> _The task_:
The response should hold each line from the entries below where "pear" is found.

★ ★ ★ ★

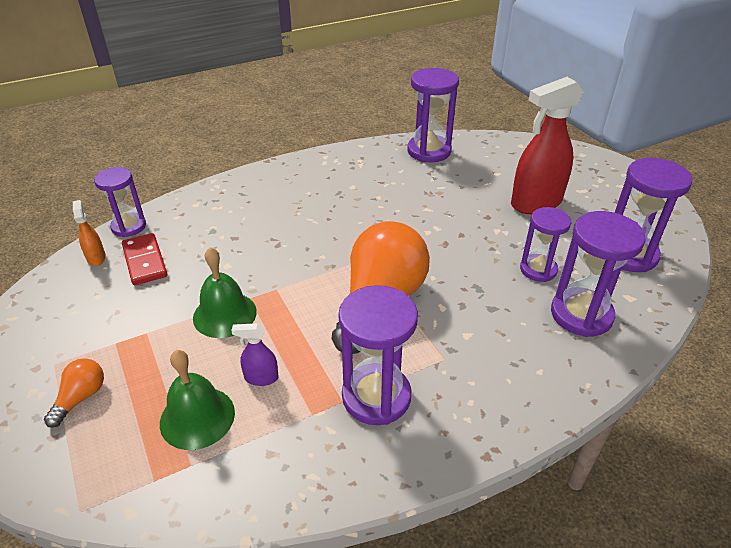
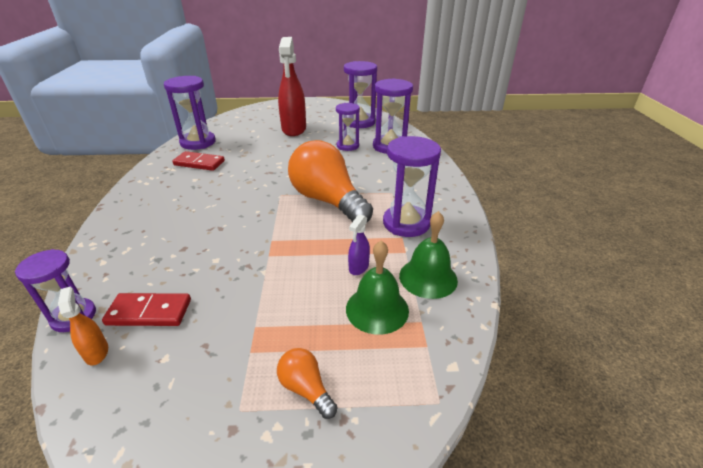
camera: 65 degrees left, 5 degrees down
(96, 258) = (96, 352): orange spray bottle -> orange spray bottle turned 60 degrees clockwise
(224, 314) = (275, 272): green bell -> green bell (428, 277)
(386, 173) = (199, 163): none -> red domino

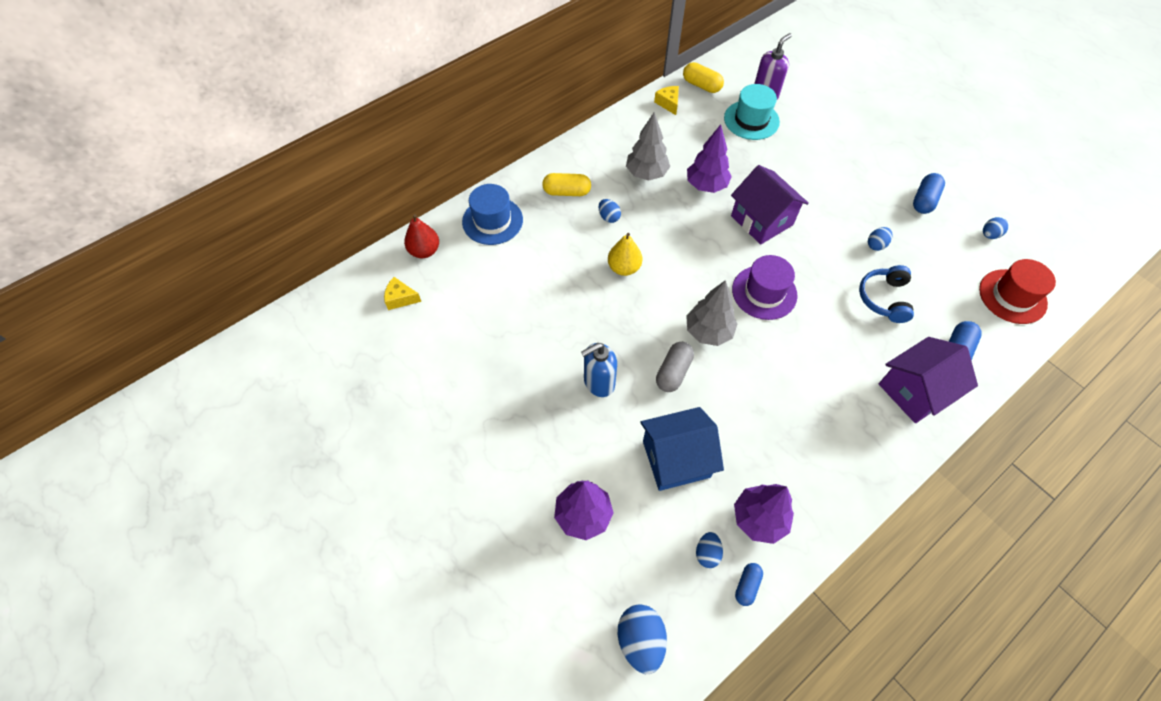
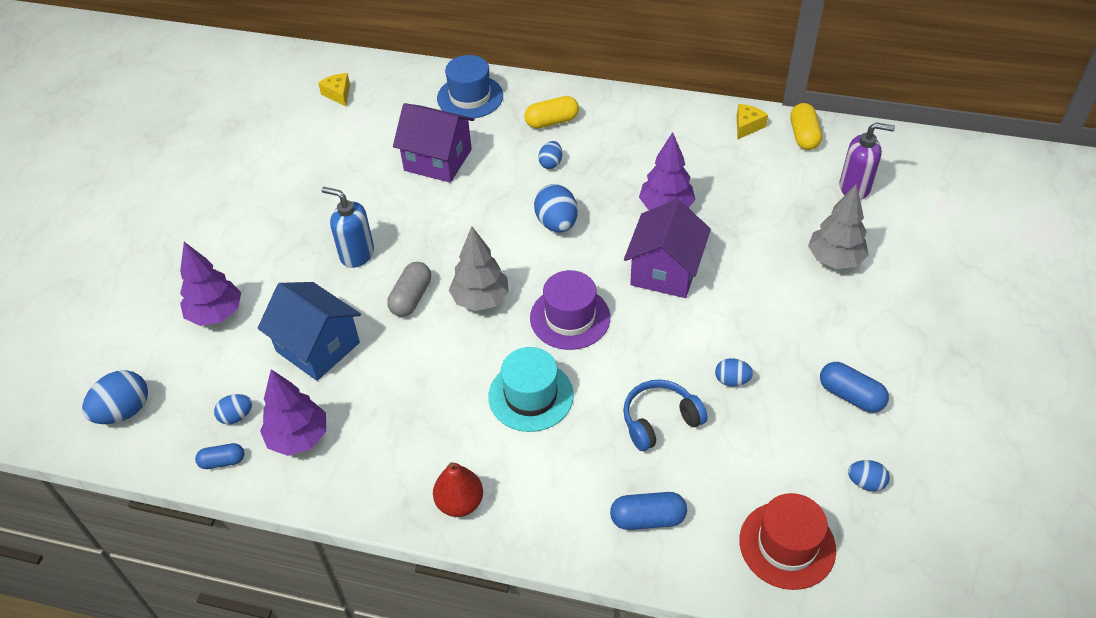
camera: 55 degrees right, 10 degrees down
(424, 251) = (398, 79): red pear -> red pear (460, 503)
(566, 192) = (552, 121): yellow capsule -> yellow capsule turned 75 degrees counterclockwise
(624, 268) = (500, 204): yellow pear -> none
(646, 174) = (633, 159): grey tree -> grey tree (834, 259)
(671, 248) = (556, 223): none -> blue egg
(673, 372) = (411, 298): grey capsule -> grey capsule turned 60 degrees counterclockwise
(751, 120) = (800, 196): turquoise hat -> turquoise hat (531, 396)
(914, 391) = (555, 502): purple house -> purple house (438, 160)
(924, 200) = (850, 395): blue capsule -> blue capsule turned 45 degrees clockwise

★ ★ ★ ★

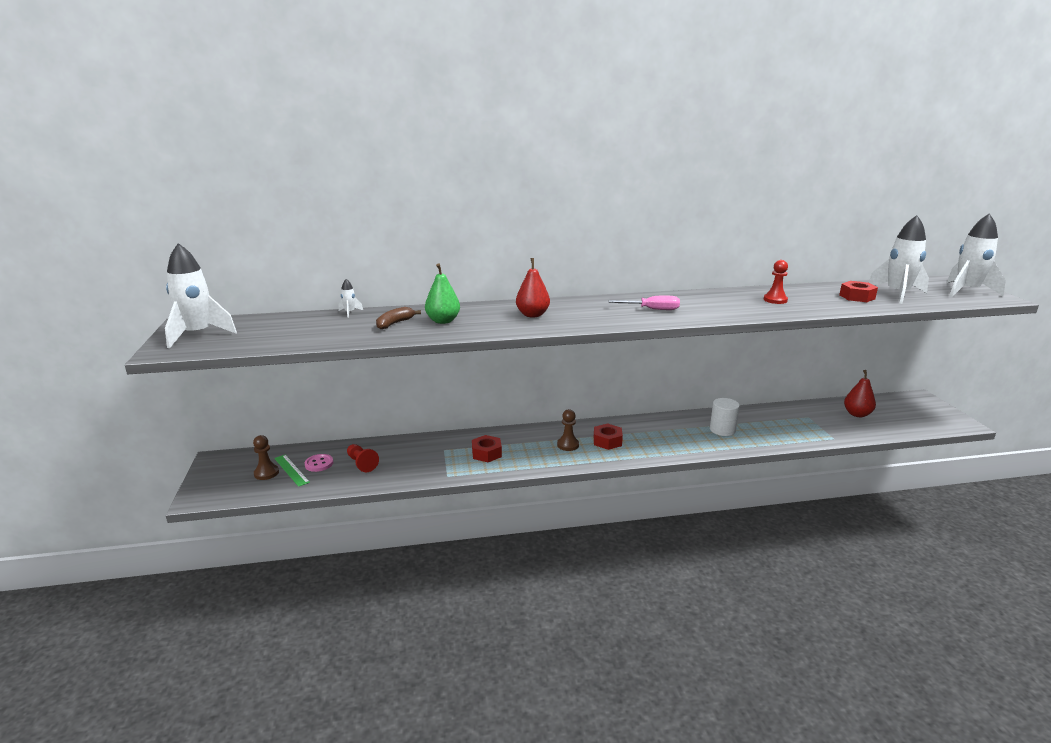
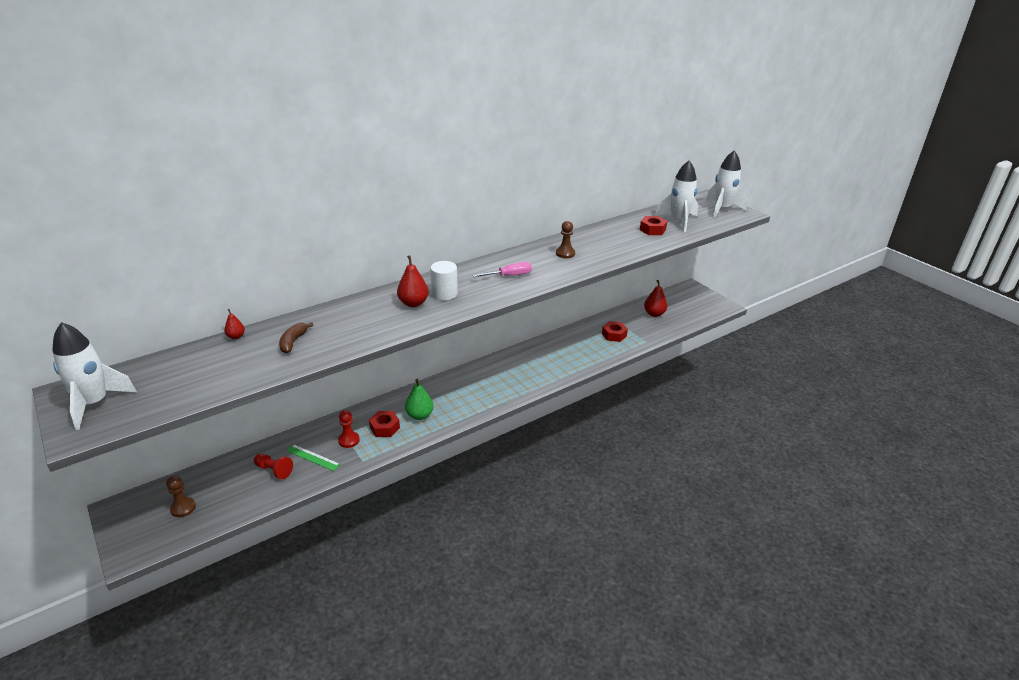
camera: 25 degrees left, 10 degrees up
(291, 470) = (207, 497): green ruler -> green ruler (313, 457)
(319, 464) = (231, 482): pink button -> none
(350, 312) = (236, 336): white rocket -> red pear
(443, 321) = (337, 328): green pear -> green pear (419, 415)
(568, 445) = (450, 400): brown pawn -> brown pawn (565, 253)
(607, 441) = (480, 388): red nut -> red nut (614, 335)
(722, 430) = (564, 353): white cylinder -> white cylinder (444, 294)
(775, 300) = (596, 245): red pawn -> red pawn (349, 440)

★ ★ ★ ★

> _Answer section_:
(424, 251) = (398, 79): red pear -> red pear (460, 503)
(624, 268) = (500, 204): yellow pear -> none
(350, 312) = (236, 336): white rocket -> red pear
(443, 321) = (337, 328): green pear -> green pear (419, 415)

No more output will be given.